***** Records shown *****
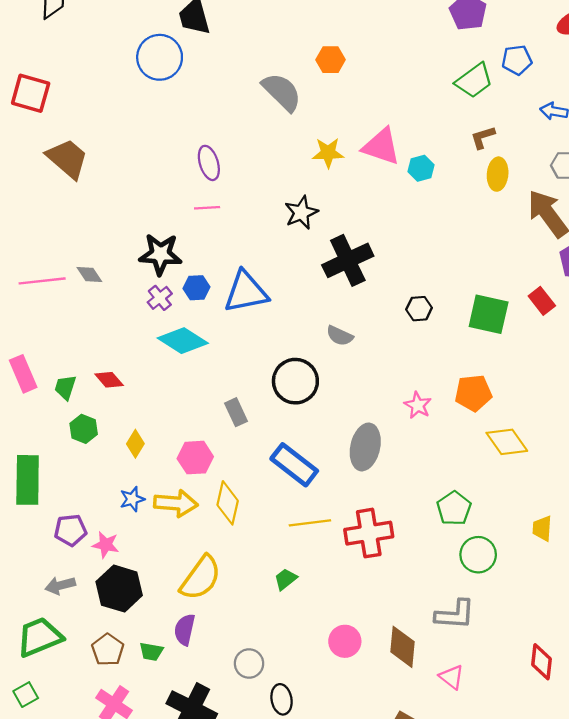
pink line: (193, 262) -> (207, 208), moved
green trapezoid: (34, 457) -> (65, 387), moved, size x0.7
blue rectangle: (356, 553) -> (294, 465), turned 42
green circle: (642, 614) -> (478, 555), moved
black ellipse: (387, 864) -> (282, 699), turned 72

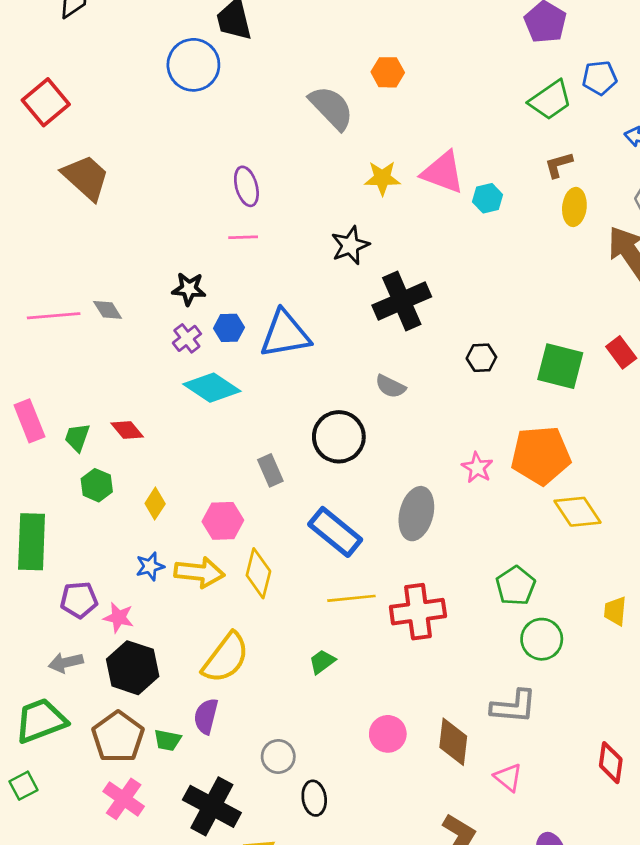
red square: (31, 93) -> (46, 102), turned 33
black star: (160, 254) -> (189, 289), size x0.7
orange pentagon: (473, 393) -> (541, 455), size x1.4
brown pentagon: (108, 650) -> (118, 737), size x1.4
*****
For this exercise, transcribe exactly only the lines from the one containing "blue rectangle: (356, 553)" through the end of the listing, inclusive, without the pictures.

blue rectangle: (356, 553) -> (294, 465), turned 42
green circle: (642, 614) -> (478, 555), moved
black ellipse: (387, 864) -> (282, 699), turned 72

red square: (31, 93) -> (46, 102), turned 33
black star: (160, 254) -> (189, 289), size x0.7
orange pentagon: (473, 393) -> (541, 455), size x1.4
brown pentagon: (108, 650) -> (118, 737), size x1.4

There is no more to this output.